Exercise instructions:
Print the listing below from the line containing "smudges (745, 1006)" down to and including the line containing "maintained [682, 333]", copying every character as it appears.

Task inputs:
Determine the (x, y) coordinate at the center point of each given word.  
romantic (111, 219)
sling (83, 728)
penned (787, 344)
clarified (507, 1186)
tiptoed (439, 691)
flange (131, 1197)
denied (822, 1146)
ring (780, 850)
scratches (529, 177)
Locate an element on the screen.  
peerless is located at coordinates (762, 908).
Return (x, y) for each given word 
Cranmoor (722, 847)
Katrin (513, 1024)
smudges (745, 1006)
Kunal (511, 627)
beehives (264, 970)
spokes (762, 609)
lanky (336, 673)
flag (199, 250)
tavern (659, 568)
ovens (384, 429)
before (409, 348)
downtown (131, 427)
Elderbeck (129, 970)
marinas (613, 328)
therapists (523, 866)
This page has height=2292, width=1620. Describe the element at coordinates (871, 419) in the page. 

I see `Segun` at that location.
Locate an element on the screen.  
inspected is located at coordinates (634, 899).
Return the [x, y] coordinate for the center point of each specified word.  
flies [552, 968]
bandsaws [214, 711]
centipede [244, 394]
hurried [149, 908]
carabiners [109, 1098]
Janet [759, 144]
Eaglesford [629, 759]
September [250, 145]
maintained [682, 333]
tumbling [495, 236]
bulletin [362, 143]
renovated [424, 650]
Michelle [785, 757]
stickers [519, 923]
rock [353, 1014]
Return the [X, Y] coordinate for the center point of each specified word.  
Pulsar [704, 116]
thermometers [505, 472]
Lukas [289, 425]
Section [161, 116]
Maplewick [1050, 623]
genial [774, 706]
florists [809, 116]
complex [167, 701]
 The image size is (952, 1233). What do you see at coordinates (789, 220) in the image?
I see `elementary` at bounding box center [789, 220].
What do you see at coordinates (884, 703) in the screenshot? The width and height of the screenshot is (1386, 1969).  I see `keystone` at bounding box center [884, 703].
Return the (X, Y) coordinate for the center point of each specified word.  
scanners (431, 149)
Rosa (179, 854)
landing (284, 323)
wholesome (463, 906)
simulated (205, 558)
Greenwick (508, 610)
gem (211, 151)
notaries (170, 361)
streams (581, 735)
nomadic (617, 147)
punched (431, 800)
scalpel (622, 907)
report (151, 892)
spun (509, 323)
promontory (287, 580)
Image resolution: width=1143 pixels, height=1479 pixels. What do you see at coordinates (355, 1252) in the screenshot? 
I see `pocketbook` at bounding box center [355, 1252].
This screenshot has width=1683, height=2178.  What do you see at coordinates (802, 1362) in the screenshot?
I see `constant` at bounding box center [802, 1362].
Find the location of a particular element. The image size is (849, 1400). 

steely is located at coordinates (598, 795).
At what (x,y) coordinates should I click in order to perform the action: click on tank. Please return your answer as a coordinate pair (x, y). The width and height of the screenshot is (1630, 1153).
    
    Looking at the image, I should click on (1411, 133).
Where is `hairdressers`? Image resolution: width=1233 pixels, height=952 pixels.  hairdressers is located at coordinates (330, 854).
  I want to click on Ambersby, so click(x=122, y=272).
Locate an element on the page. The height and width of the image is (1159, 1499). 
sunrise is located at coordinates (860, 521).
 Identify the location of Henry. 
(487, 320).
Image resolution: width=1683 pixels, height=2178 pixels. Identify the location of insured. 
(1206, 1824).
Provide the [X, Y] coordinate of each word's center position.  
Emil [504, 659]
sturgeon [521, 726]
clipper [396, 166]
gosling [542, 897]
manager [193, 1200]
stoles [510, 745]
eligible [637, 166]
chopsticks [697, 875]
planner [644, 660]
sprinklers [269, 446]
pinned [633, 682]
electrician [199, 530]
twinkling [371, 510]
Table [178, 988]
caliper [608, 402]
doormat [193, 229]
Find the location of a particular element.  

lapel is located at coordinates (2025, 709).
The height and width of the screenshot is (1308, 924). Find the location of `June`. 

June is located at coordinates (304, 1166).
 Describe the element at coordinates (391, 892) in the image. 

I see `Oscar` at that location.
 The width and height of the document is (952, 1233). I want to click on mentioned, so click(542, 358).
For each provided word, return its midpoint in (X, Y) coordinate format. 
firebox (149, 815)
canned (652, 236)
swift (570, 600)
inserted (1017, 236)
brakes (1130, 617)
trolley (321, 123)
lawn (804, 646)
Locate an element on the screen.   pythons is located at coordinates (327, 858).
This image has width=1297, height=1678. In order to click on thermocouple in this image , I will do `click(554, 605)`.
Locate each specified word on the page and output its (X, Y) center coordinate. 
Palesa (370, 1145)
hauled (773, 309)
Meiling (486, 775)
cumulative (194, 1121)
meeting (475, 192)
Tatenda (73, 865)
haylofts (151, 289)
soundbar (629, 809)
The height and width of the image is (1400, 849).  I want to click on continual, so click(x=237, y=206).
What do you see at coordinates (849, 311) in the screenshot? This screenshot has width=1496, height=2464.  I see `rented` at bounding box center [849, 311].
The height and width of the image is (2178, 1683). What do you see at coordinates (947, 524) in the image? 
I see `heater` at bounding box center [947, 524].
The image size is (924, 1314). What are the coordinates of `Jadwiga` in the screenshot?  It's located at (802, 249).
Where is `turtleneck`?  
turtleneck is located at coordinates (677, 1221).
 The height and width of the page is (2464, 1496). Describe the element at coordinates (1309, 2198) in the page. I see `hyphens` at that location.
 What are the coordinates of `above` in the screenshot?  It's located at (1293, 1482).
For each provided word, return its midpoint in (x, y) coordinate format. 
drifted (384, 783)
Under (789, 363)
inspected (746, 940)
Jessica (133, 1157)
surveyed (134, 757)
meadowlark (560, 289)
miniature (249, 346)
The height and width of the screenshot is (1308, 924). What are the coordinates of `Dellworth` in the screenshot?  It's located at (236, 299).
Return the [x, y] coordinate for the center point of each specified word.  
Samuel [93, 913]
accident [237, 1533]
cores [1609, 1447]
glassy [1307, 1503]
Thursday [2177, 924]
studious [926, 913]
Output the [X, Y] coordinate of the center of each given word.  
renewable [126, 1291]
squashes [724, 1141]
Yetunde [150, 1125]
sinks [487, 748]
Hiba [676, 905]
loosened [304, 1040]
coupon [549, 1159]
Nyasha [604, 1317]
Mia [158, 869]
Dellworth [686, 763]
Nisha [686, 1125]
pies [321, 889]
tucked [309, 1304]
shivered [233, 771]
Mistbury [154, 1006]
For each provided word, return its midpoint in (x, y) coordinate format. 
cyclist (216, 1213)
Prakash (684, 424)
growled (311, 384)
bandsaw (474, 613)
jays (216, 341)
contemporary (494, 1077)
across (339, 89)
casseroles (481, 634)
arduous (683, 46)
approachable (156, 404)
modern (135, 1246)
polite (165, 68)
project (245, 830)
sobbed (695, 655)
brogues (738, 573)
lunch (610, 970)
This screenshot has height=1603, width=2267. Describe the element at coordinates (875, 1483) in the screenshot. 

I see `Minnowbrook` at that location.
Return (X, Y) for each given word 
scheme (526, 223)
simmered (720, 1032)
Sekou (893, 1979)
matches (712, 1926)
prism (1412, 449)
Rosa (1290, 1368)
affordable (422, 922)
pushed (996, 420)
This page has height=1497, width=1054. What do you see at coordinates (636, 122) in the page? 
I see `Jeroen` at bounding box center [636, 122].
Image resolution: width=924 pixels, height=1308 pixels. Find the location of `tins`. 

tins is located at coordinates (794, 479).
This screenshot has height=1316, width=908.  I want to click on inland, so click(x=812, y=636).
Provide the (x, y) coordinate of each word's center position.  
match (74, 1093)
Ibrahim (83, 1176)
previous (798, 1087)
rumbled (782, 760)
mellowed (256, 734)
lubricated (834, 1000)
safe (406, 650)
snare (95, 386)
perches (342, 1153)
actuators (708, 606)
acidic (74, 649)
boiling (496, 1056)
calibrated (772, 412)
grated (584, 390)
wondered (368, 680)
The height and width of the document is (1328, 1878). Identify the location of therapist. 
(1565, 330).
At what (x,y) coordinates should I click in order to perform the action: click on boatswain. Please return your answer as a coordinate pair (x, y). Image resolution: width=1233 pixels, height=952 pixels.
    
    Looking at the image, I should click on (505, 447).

Task solution:
smudges (745, 1006)
Kunal (511, 627)
beehives (264, 970)
spokes (762, 609)
lanky (336, 673)
flag (199, 250)
tavern (659, 568)
ovens (384, 429)
before (409, 348)
downtown (131, 427)
Elderbeck (129, 970)
marinas (613, 328)
therapists (523, 866)
This page has height=2292, width=1620. Describe the element at coordinates (871, 419) in the page. 

I see `Segun` at that location.
Locate an element on the screen.  
inspected is located at coordinates (634, 899).
Return the [x, y] coordinate for the center point of each specified word.  
flies [552, 968]
bandsaws [214, 711]
centipede [244, 394]
hurried [149, 908]
carabiners [109, 1098]
Janet [759, 144]
Eaglesford [629, 759]
September [250, 145]
maintained [682, 333]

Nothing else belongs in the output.